What you are asked to do » Present the lines of the listing as a numbered list, leaving out any blank lines.

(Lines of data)
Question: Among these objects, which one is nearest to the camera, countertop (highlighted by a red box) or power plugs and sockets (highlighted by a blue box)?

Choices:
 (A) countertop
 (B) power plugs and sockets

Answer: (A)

Solution »
1. Question: Among these objects, which one is nearest to the camera, countertop (highlighted by a red box) or power plugs and sockets (highlighted by a blue box)?
2. Choices:
3.  (A) countertop
4.  (B) power plugs and sockets
5. Answer: (A)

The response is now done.